Except for the pictures, output the records in full and exactly.

Start of PROVIDED DATA

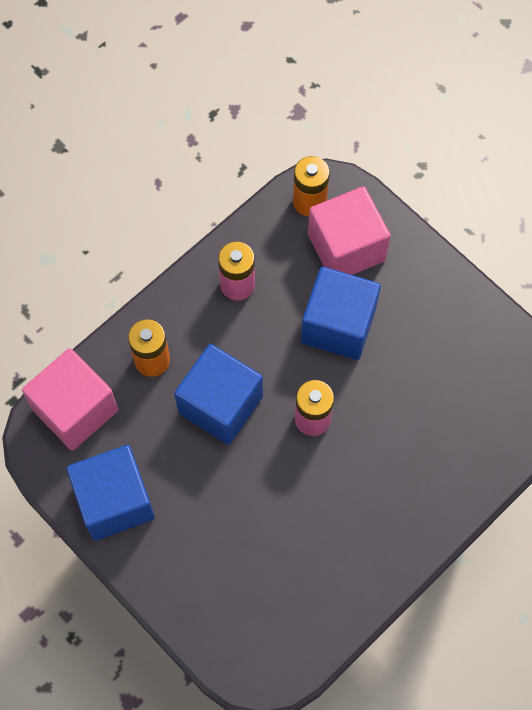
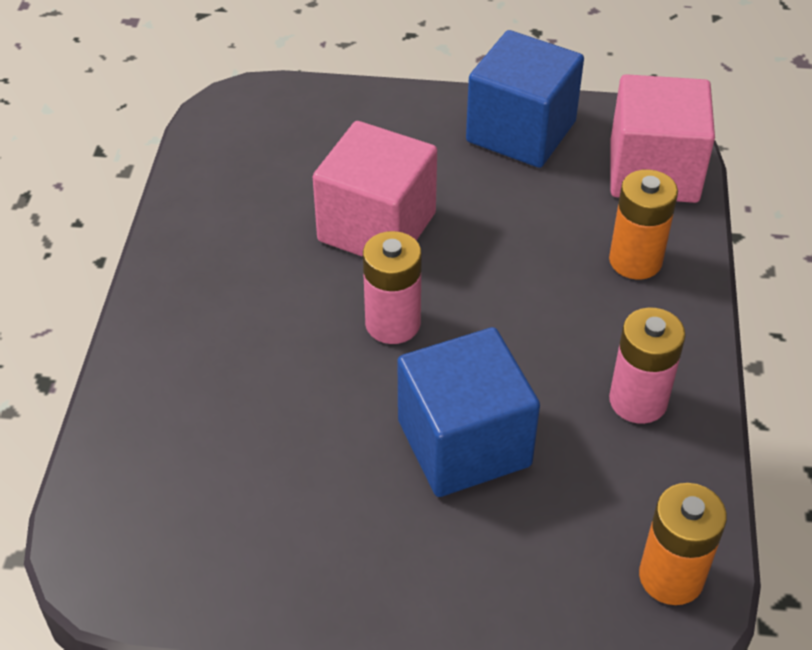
camera: 140 degrees right, 20 degrees down
(220, 404) = (512, 270): blue cube -> none
(346, 248) = (554, 550): pink cube -> pink cube (377, 227)

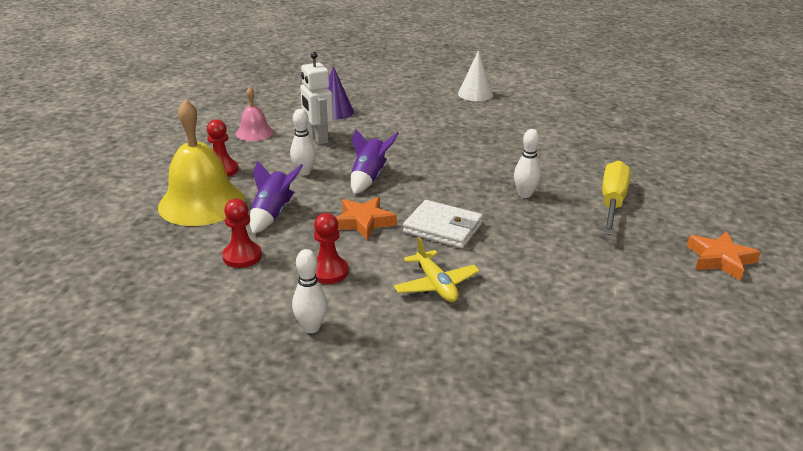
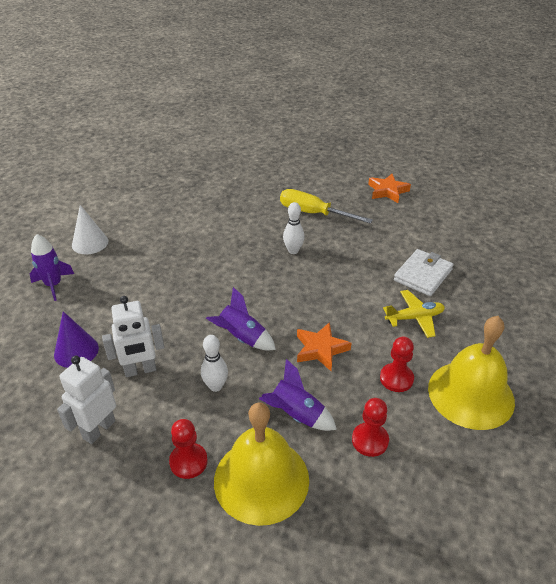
camera: 80 degrees left, 10 degrees up
(254, 132) = (99, 429): pink bell -> white robot
(311, 327) = (471, 394): white bowling pin -> yellow bell
(411, 90) = (53, 285): none -> purple rocket
(443, 228) = (337, 302): white wallet -> white wallet (423, 275)

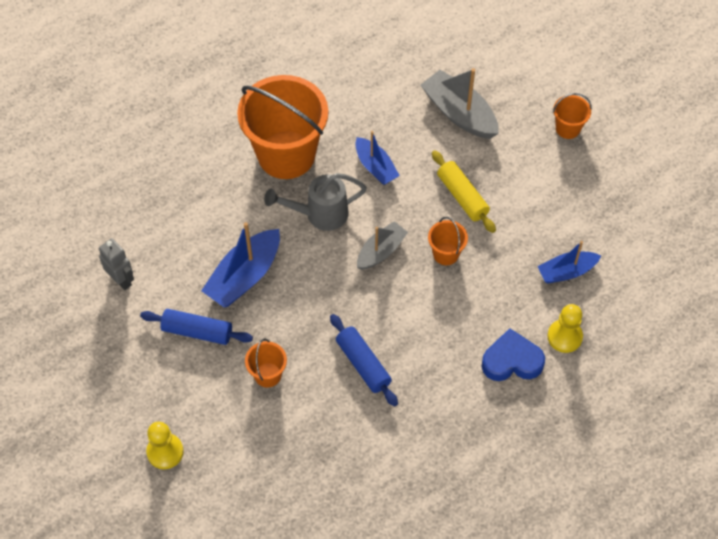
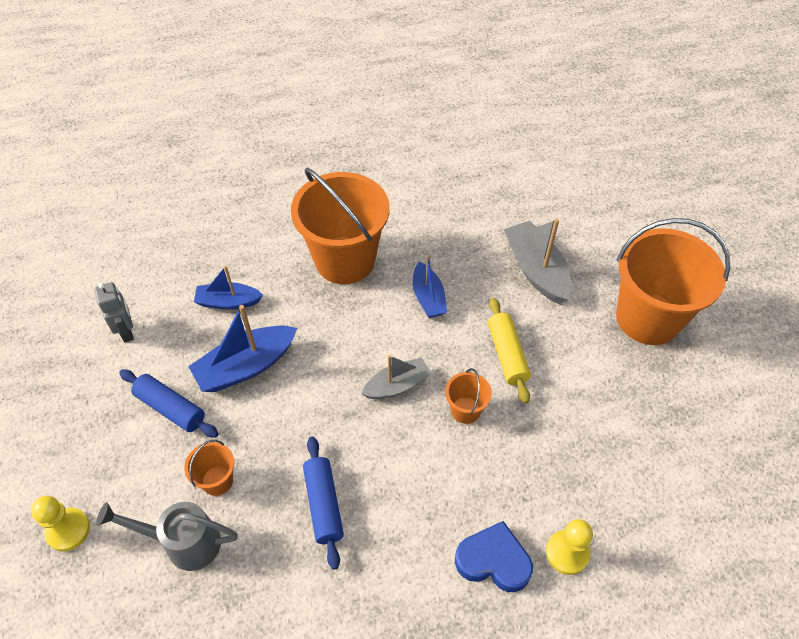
camera: 20 degrees right, 5 degrees down
(319, 214) = (351, 327): grey watering can -> grey watering can (183, 543)
(566, 272) = (595, 475): blue boat -> blue boat (228, 302)
(567, 128) = (648, 318): orange bucket -> orange bucket, size x2.31

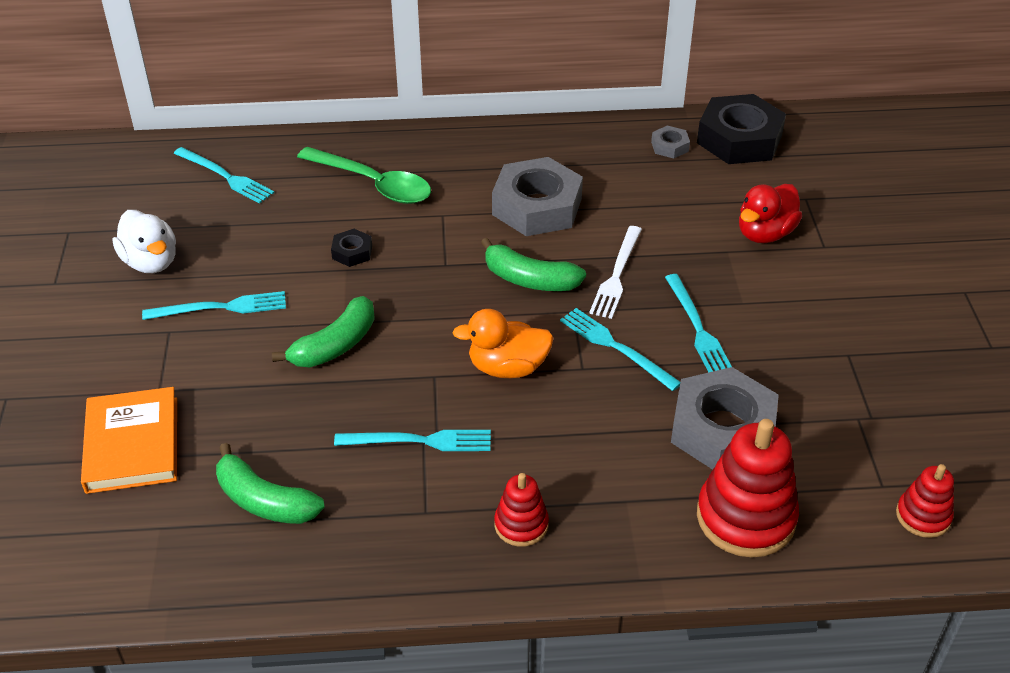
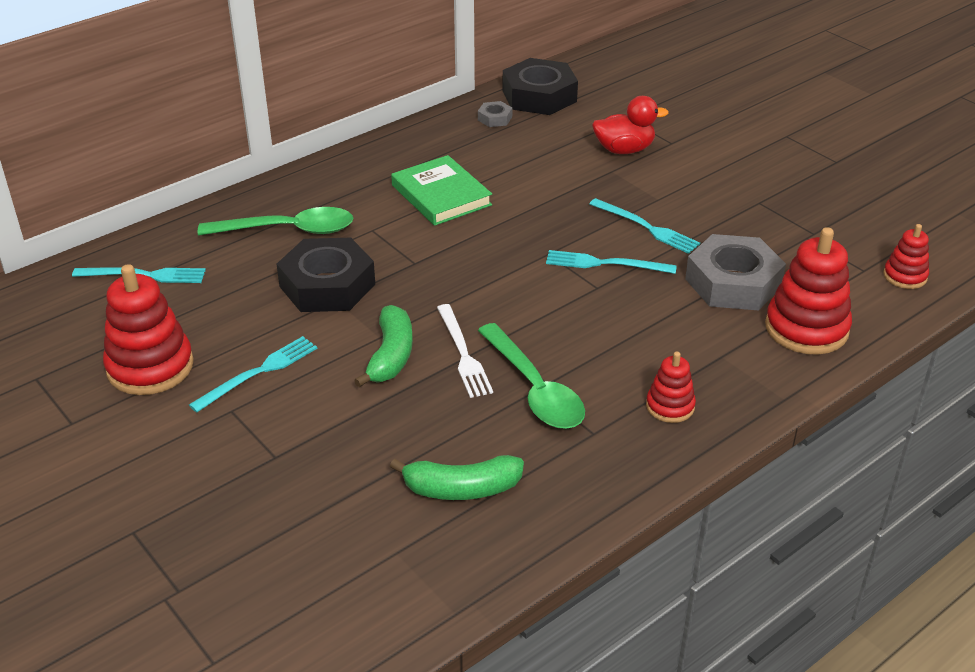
camera: 35 degrees left, 5 degrees down
(132, 444) = (299, 507): orange book -> none
(151, 262) = (150, 367): white duck -> red stacking toy
(352, 252) = (327, 285): black nut -> black nut, size x2.24
(419, 441) = (534, 389): turquoise fork -> green spoon
(507, 367) = (543, 311): orange duck -> none
(530, 279) = (492, 246): green banana -> none
(537, 206) = (441, 195): grey nut -> green book
(617, 275) = (552, 217): white fork -> white fork (463, 354)
(765, 233) = (624, 150): red duck -> red duck turned 105 degrees counterclockwise

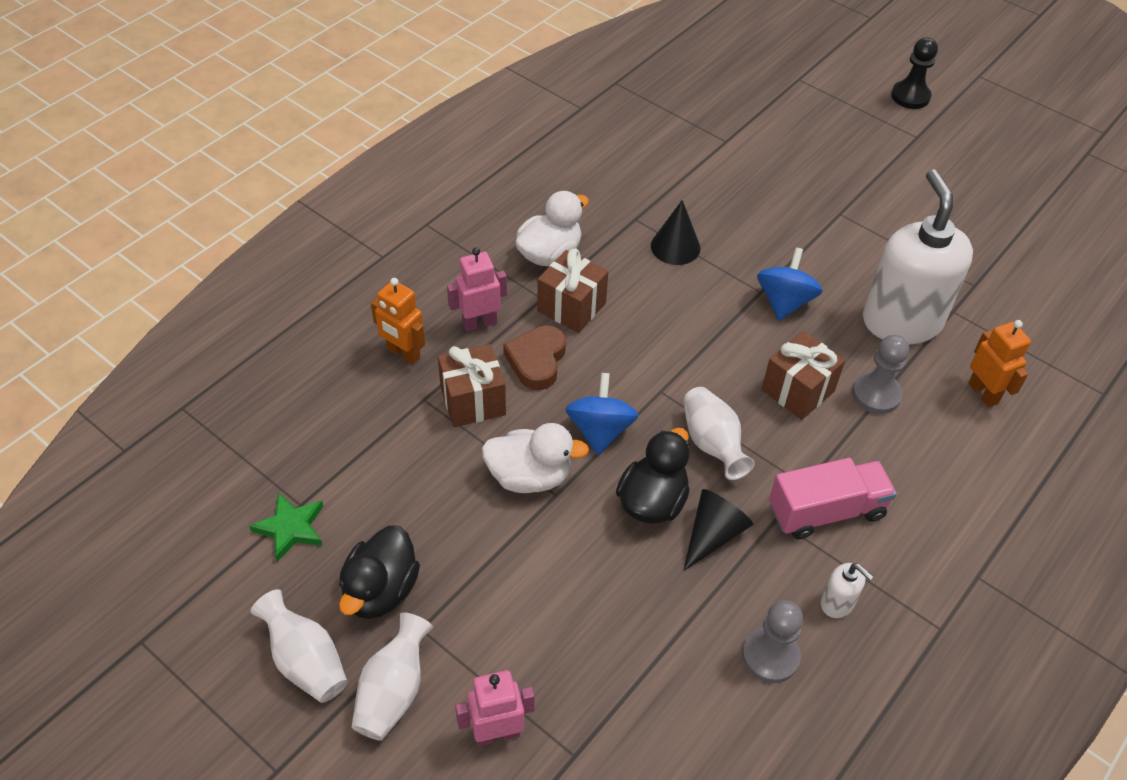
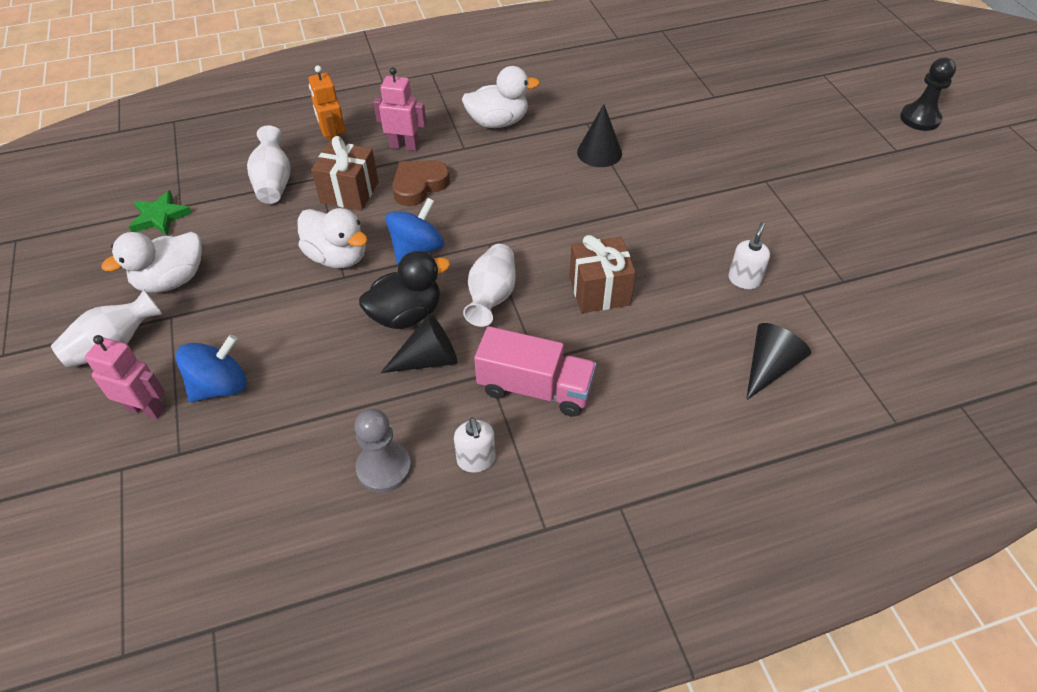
camera: 35 degrees right, 0 degrees up
(306, 661) = (86, 299): white vase -> white vase (274, 182)
(381, 590) = (171, 280): black duck -> white duck
(571, 307) = (479, 162): brown gift -> none
(784, 302) = (652, 224): blue spinning top -> blue spinning top (220, 386)
(876, 394) = (665, 323): grey pawn -> none
(901, 321) = (744, 280): white soap dispenser -> white soap dispenser, size x0.40
(983, 393) = (769, 367): orange robot -> black cone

End of PROVIDED DATA

> [RESULT FOR THIS EXERCISE]
camera: 140 degrees right, 20 degrees down
(220, 404) = (512, 270): blue cube -> none
(346, 248) = (554, 550): pink cube -> pink cube (377, 227)

camera: 80 degrees left, 10 degrees up
(254, 132) = (99, 429): pink bell -> white robot
(311, 327) = (471, 394): white bowling pin -> yellow bell
(411, 90) = (53, 285): none -> purple rocket
(443, 228) = (337, 302): white wallet -> white wallet (423, 275)

camera: 20 degrees right, 5 degrees down
(319, 214) = (351, 327): grey watering can -> grey watering can (183, 543)
(566, 272) = (595, 475): blue boat -> blue boat (228, 302)
(567, 128) = (648, 318): orange bucket -> orange bucket, size x2.31

camera: 35 degrees left, 5 degrees down
(132, 444) = (299, 507): orange book -> none
(151, 262) = (150, 367): white duck -> red stacking toy
(352, 252) = (327, 285): black nut -> black nut, size x2.24
(419, 441) = (534, 389): turquoise fork -> green spoon
(507, 367) = (543, 311): orange duck -> none
(530, 279) = (492, 246): green banana -> none
(537, 206) = (441, 195): grey nut -> green book
(617, 275) = (552, 217): white fork -> white fork (463, 354)
(765, 233) = (624, 150): red duck -> red duck turned 105 degrees counterclockwise

camera: 35 degrees right, 0 degrees up
(306, 661) = (86, 299): white vase -> white vase (274, 182)
(381, 590) = (171, 280): black duck -> white duck
(571, 307) = (479, 162): brown gift -> none
(784, 302) = (652, 224): blue spinning top -> blue spinning top (220, 386)
(876, 394) = (665, 323): grey pawn -> none
(901, 321) = (744, 280): white soap dispenser -> white soap dispenser, size x0.40
(983, 393) = (769, 367): orange robot -> black cone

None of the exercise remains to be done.